● **Exercise requirements**: Print all the records below, word for word and in full.

Collected data

▽

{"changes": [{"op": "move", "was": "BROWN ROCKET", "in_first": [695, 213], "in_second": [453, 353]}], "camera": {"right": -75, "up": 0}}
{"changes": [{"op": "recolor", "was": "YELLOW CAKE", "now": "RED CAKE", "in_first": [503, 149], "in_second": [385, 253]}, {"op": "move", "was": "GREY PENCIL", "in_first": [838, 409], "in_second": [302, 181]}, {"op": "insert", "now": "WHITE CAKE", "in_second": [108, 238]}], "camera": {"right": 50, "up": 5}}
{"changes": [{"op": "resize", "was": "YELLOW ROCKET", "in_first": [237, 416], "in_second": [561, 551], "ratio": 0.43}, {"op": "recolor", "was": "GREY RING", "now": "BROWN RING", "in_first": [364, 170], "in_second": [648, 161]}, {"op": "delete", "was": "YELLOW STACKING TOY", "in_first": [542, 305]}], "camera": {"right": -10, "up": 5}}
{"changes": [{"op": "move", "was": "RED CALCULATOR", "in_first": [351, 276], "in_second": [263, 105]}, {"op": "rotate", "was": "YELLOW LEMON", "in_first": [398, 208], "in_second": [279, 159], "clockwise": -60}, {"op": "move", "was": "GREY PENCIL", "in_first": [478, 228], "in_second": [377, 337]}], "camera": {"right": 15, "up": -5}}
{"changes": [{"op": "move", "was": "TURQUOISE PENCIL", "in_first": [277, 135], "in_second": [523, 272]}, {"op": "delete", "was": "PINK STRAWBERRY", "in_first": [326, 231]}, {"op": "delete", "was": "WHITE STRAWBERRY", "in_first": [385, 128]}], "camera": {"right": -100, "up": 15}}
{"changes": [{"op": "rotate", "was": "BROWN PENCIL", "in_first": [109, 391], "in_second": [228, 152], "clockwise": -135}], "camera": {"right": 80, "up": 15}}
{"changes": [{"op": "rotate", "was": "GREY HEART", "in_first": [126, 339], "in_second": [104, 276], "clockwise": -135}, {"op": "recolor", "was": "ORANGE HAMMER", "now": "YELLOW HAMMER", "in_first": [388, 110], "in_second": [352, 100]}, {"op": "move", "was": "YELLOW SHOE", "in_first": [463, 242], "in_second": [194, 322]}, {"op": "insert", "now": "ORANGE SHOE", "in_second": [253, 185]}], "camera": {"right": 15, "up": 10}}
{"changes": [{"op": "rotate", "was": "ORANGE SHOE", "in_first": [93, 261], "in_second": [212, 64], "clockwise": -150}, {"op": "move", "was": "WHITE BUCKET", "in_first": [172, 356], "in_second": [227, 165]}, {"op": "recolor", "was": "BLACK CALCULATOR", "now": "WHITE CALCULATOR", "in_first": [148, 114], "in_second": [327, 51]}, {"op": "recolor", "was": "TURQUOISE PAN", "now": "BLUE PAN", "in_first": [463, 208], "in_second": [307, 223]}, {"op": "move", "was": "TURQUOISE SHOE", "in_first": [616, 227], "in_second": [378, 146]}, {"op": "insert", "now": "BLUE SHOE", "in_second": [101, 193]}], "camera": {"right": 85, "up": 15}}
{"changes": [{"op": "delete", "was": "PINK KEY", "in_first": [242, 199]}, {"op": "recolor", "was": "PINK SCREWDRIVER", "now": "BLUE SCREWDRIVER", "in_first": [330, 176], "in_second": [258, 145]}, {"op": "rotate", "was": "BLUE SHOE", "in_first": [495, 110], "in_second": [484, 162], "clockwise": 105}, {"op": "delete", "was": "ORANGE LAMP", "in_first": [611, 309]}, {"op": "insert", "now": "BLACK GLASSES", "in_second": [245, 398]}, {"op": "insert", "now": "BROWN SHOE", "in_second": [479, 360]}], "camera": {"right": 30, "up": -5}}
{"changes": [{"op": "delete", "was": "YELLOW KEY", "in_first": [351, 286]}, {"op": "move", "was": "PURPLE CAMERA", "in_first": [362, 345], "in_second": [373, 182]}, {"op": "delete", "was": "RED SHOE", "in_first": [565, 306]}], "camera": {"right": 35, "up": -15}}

△

● **Answer space**:
{"changes": [{"op": "move", "was": "BROWN ROCKET", "in_first": [695, 213], "in_second": [453, 353]}], "camera": {"right": -75, "up": 0}}
{"changes": [{"op": "recolor", "was": "YELLOW CAKE", "now": "RED CAKE", "in_first": [503, 149], "in_second": [385, 253]}, {"op": "move", "was": "GREY PENCIL", "in_first": [838, 409], "in_second": [302, 181]}, {"op": "insert", "now": "WHITE CAKE", "in_second": [108, 238]}], "camera": {"right": 50, "up": 5}}
{"changes": [{"op": "resize", "was": "YELLOW ROCKET", "in_first": [237, 416], "in_second": [561, 551], "ratio": 0.43}, {"op": "recolor", "was": "GREY RING", "now": "BROWN RING", "in_first": [364, 170], "in_second": [648, 161]}, {"op": "delete", "was": "YELLOW STACKING TOY", "in_first": [542, 305]}], "camera": {"right": -10, "up": 5}}
{"changes": [{"op": "move", "was": "RED CALCULATOR", "in_first": [351, 276], "in_second": [263, 105]}, {"op": "rotate", "was": "YELLOW LEMON", "in_first": [398, 208], "in_second": [279, 159], "clockwise": -60}, {"op": "move", "was": "GREY PENCIL", "in_first": [478, 228], "in_second": [377, 337]}], "camera": {"right": 15, "up": -5}}
{"changes": [{"op": "move", "was": "TURQUOISE PENCIL", "in_first": [277, 135], "in_second": [523, 272]}, {"op": "delete", "was": "PINK STRAWBERRY", "in_first": [326, 231]}, {"op": "delete", "was": "WHITE STRAWBERRY", "in_first": [385, 128]}], "camera": {"right": -100, "up": 15}}
{"changes": [{"op": "rotate", "was": "BROWN PENCIL", "in_first": [109, 391], "in_second": [228, 152], "clockwise": -135}], "camera": {"right": 80, "up": 15}}
{"changes": [{"op": "rotate", "was": "GREY HEART", "in_first": [126, 339], "in_second": [104, 276], "clockwise": -135}, {"op": "recolor", "was": "ORANGE HAMMER", "now": "YELLOW HAMMER", "in_first": [388, 110], "in_second": [352, 100]}, {"op": "move", "was": "YELLOW SHOE", "in_first": [463, 242], "in_second": [194, 322]}, {"op": "insert", "now": "ORANGE SHOE", "in_second": [253, 185]}], "camera": {"right": 15, "up": 10}}
{"changes": [{"op": "rotate", "was": "ORANGE SHOE", "in_first": [93, 261], "in_second": [212, 64], "clockwise": -150}, {"op": "move", "was": "WHITE BUCKET", "in_first": [172, 356], "in_second": [227, 165]}, {"op": "recolor", "was": "BLACK CALCULATOR", "now": "WHITE CALCULATOR", "in_first": [148, 114], "in_second": [327, 51]}, {"op": "recolor", "was": "TURQUOISE PAN", "now": "BLUE PAN", "in_first": [463, 208], "in_second": [307, 223]}, {"op": "move", "was": "TURQUOISE SHOE", "in_first": [616, 227], "in_second": [378, 146]}, {"op": "insert", "now": "BLUE SHOE", "in_second": [101, 193]}], "camera": {"right": 85, "up": 15}}
{"changes": [{"op": "delete", "was": "PINK KEY", "in_first": [242, 199]}, {"op": "recolor", "was": "PINK SCREWDRIVER", "now": "BLUE SCREWDRIVER", "in_first": [330, 176], "in_second": [258, 145]}, {"op": "rotate", "was": "BLUE SHOE", "in_first": [495, 110], "in_second": [484, 162], "clockwise": 105}, {"op": "delete", "was": "ORANGE LAMP", "in_first": [611, 309]}, {"op": "insert", "now": "BLACK GLASSES", "in_second": [245, 398]}, {"op": "insert", "now": "BROWN SHOE", "in_second": [479, 360]}], "camera": {"right": 30, "up": -5}}
{"changes": [{"op": "delete", "was": "YELLOW KEY", "in_first": [351, 286]}, {"op": "move", "was": "PURPLE CAMERA", "in_first": [362, 345], "in_second": [373, 182]}, {"op": "delete", "was": "RED SHOE", "in_first": [565, 306]}], "camera": {"right": 35, "up": -15}}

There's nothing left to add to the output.